### Material provided ###

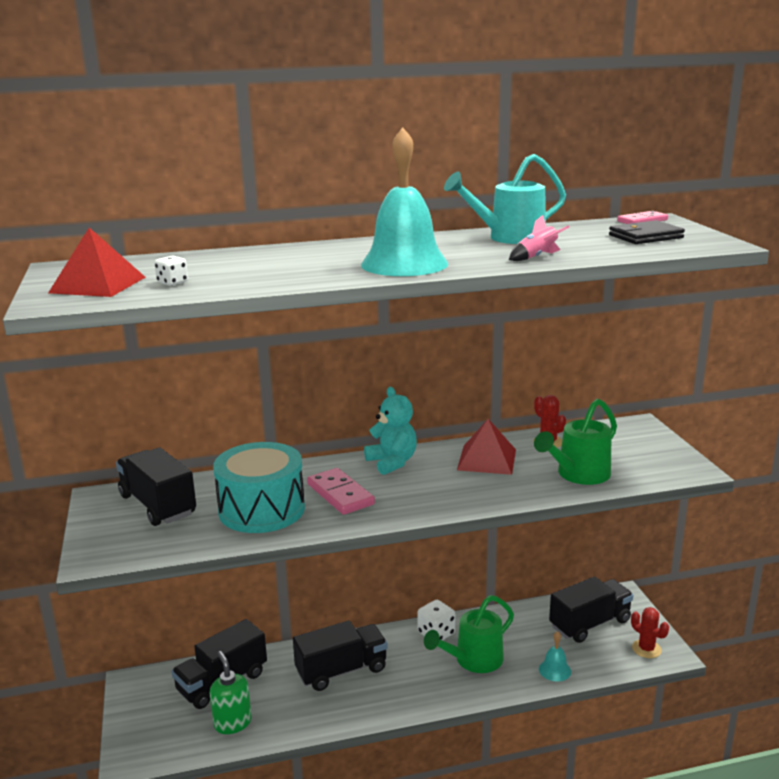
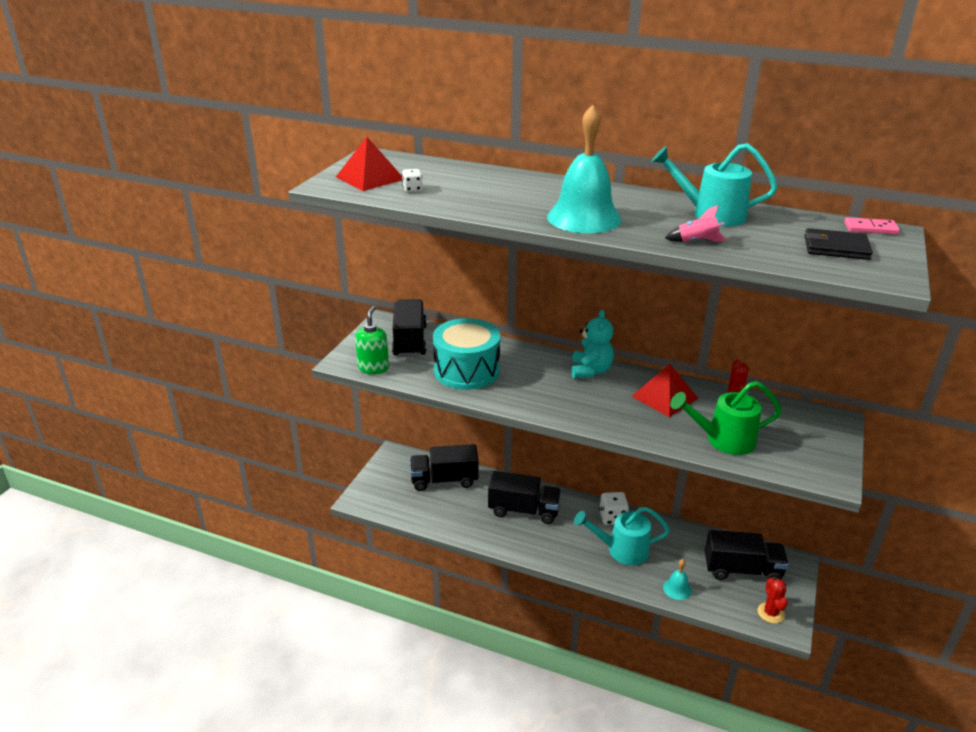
camera: 35 degrees right, 10 degrees up
green soap dispenser [209,651,252,734] -> green soap dispenser moved to [355,306,389,374]
pink domino [307,468,375,515] -> none
green watering can [424,595,514,673] -> turquoise watering can [574,506,670,565]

###

• [Work instruction] Return the lines of the listing where the string "green" appears.

• [Response to the exercise]
green soap dispenser [209,651,252,734] -> green soap dispenser moved to [355,306,389,374]
green watering can [424,595,514,673] -> turquoise watering can [574,506,670,565]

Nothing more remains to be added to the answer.